Work request:
Quote the records beneath, complete and exact. Leave out images.

Source data:
• • • • • • •

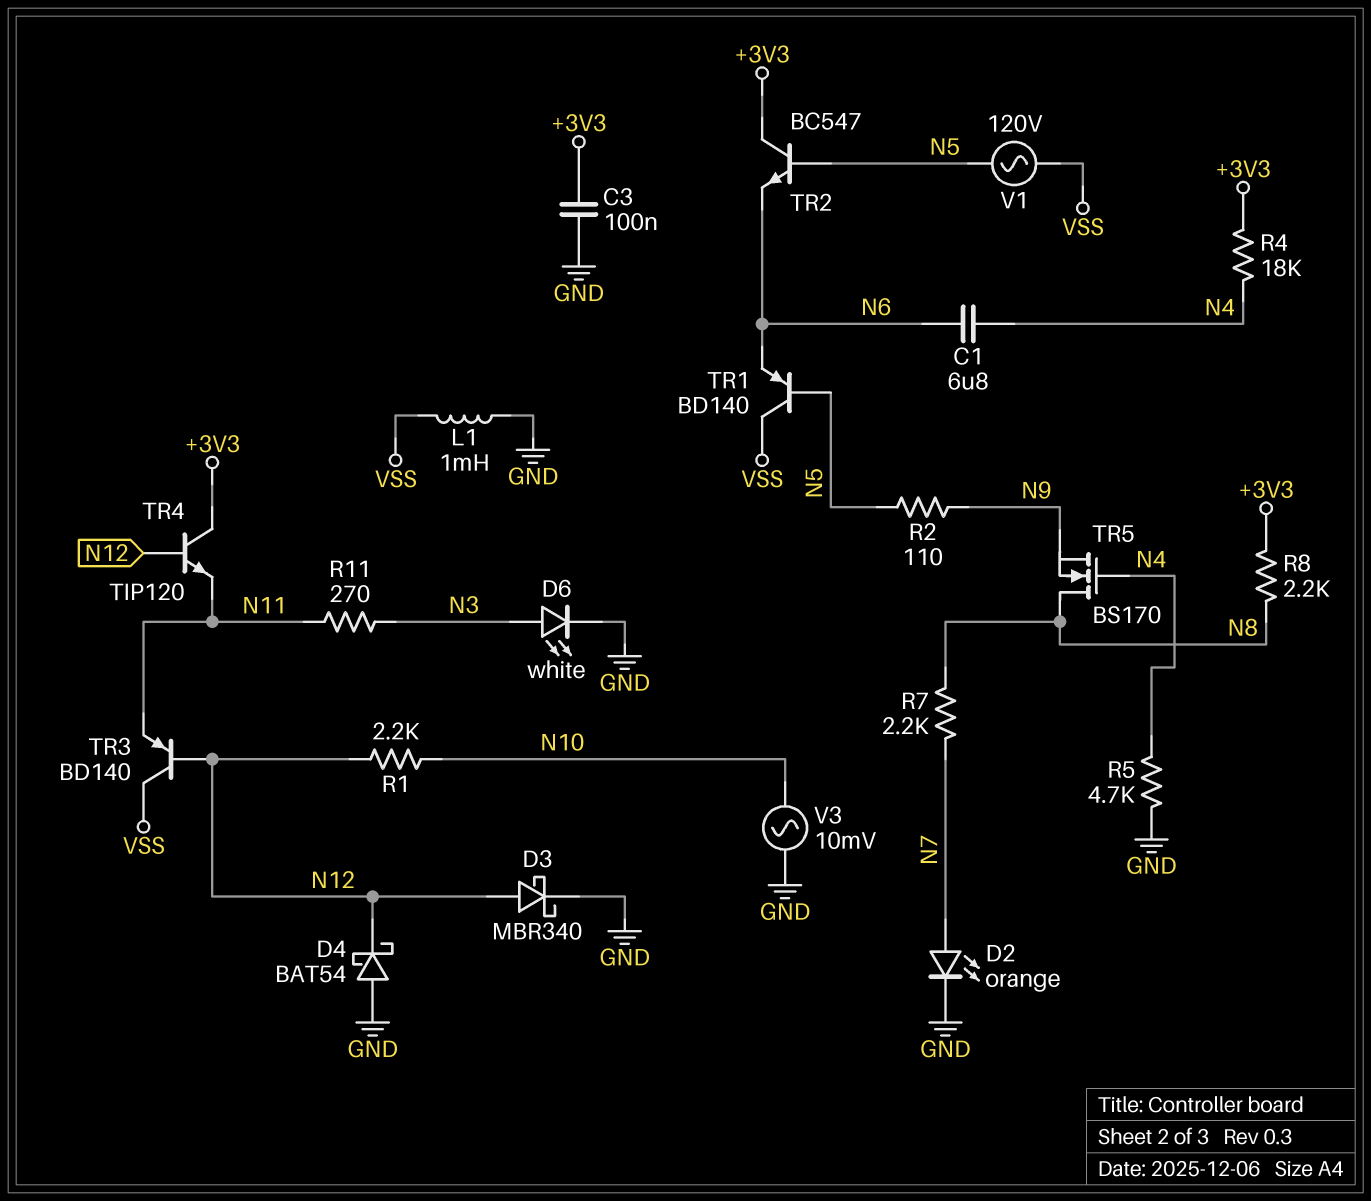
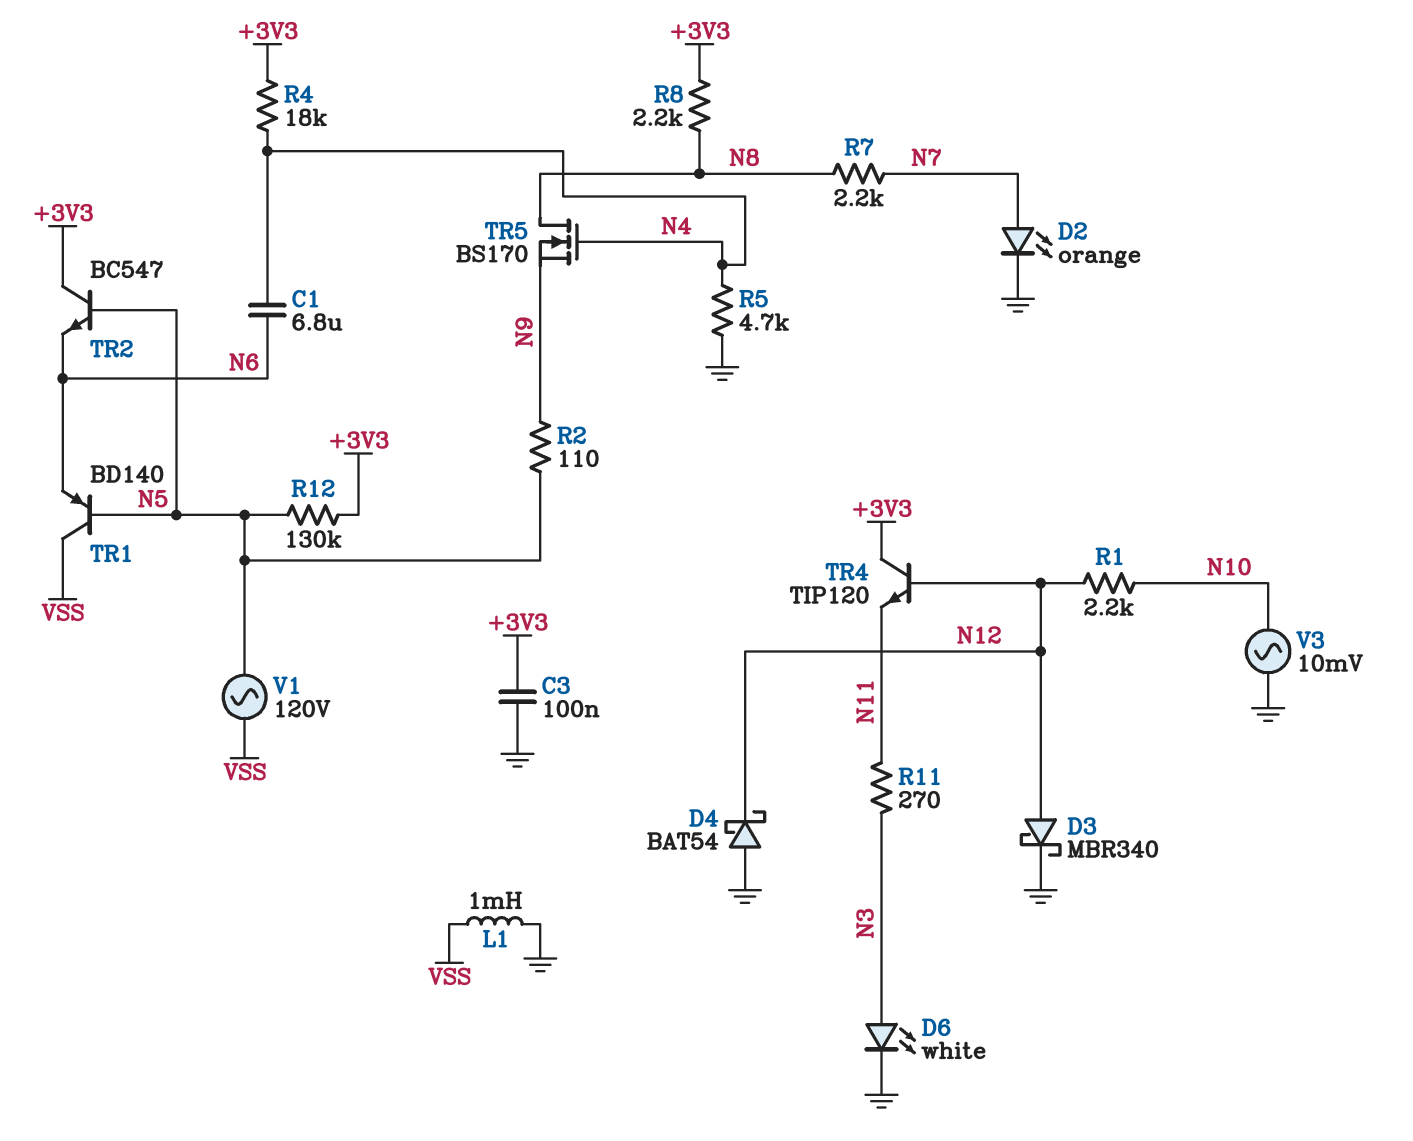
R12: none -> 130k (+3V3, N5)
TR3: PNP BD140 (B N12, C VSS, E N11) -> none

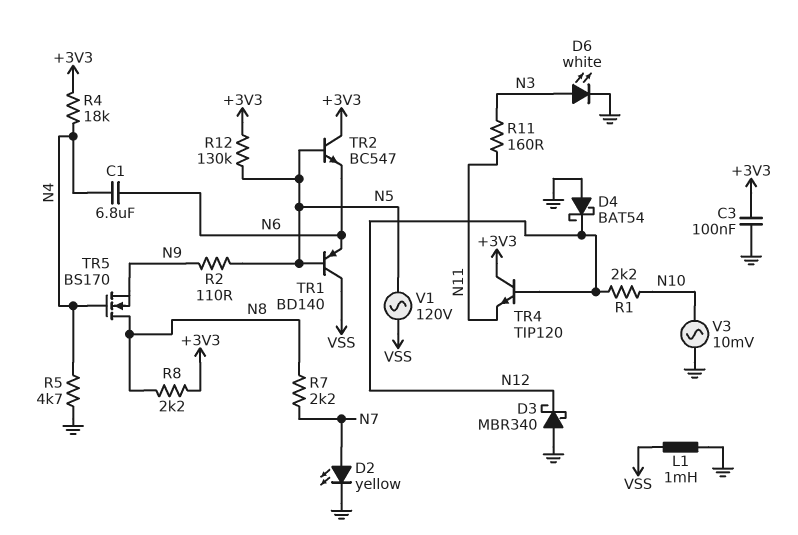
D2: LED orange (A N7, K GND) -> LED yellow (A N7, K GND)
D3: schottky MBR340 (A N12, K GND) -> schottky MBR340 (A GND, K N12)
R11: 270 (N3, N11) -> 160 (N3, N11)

• • • • • • •

Result below:
R12: none -> 130k (+3V3, N5)
TR3: PNP BD140 (B N12, C VSS, E N11) -> none

D2: LED orange (A N7, K GND) -> LED yellow (A N7, K GND)
D3: schottky MBR340 (A N12, K GND) -> schottky MBR340 (A GND, K N12)
R11: 270 (N3, N11) -> 160 (N3, N11)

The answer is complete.